● DATA FOR THIS TASK:
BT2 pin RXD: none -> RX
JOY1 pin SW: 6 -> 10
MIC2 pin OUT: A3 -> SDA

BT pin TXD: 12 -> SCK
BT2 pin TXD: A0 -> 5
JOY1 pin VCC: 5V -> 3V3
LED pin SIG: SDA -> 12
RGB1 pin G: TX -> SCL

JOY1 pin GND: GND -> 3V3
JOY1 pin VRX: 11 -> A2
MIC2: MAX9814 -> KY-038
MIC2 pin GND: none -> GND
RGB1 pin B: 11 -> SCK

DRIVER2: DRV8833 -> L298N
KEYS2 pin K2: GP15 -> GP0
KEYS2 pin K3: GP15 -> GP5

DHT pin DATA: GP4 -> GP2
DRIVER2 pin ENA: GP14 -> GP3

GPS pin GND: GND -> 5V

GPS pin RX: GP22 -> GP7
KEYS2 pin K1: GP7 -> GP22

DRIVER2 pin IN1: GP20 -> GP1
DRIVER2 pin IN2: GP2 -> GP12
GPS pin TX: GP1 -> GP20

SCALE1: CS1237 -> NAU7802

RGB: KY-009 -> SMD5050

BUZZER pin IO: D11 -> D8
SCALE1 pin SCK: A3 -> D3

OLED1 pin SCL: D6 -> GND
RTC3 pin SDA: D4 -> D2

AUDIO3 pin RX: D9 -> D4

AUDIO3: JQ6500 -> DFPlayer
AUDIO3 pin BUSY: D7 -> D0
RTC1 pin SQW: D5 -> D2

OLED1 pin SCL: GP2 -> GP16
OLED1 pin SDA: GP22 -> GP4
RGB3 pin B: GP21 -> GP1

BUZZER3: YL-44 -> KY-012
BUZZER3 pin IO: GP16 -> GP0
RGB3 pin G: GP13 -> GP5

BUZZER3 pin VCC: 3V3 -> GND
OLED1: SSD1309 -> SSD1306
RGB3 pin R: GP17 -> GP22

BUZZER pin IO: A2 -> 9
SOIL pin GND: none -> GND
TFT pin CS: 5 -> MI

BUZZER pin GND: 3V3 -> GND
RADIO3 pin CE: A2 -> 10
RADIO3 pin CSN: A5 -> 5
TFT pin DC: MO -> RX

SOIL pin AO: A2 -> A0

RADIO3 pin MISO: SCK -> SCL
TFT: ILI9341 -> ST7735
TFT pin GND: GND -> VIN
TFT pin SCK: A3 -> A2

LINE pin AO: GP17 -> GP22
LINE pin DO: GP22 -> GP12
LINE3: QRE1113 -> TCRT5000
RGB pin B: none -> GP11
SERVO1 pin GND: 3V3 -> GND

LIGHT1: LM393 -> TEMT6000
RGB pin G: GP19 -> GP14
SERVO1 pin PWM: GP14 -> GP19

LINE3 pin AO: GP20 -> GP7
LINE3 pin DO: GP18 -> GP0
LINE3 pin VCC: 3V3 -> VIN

● ASSIGNMENT: Please give again, word for word, only the lines from the one holding "MIC2: MAX9814 -> KY-038" through the end of the listing above.

● TASK RESULT:
MIC2: MAX9814 -> KY-038
MIC2 pin GND: none -> GND
RGB1 pin B: 11 -> SCK

DRIVER2: DRV8833 -> L298N
KEYS2 pin K2: GP15 -> GP0
KEYS2 pin K3: GP15 -> GP5

DHT pin DATA: GP4 -> GP2
DRIVER2 pin ENA: GP14 -> GP3

GPS pin GND: GND -> 5V

GPS pin RX: GP22 -> GP7
KEYS2 pin K1: GP7 -> GP22

DRIVER2 pin IN1: GP20 -> GP1
DRIVER2 pin IN2: GP2 -> GP12
GPS pin TX: GP1 -> GP20

SCALE1: CS1237 -> NAU7802

RGB: KY-009 -> SMD5050

BUZZER pin IO: D11 -> D8
SCALE1 pin SCK: A3 -> D3

OLED1 pin SCL: D6 -> GND
RTC3 pin SDA: D4 -> D2

AUDIO3 pin RX: D9 -> D4

AUDIO3: JQ6500 -> DFPlayer
AUDIO3 pin BUSY: D7 -> D0
RTC1 pin SQW: D5 -> D2

OLED1 pin SCL: GP2 -> GP16
OLED1 pin SDA: GP22 -> GP4
RGB3 pin B: GP21 -> GP1

BUZZER3: YL-44 -> KY-012
BUZZER3 pin IO: GP16 -> GP0
RGB3 pin G: GP13 -> GP5

BUZZER3 pin VCC: 3V3 -> GND
OLED1: SSD1309 -> SSD1306
RGB3 pin R: GP17 -> GP22

BUZZER pin IO: A2 -> 9
SOIL pin GND: none -> GND
TFT pin CS: 5 -> MI

BUZZER pin GND: 3V3 -> GND
RADIO3 pin CE: A2 -> 10
RADIO3 pin CSN: A5 -> 5
TFT pin DC: MO -> RX

SOIL pin AO: A2 -> A0

RADIO3 pin MISO: SCK -> SCL
TFT: ILI9341 -> ST7735
TFT pin GND: GND -> VIN
TFT pin SCK: A3 -> A2

LINE pin AO: GP17 -> GP22
LINE pin DO: GP22 -> GP12
LINE3: QRE1113 -> TCRT5000
RGB pin B: none -> GP11
SERVO1 pin GND: 3V3 -> GND

LIGHT1: LM393 -> TEMT6000
RGB pin G: GP19 -> GP14
SERVO1 pin PWM: GP14 -> GP19

LINE3 pin AO: GP20 -> GP7
LINE3 pin DO: GP18 -> GP0
LINE3 pin VCC: 3V3 -> VIN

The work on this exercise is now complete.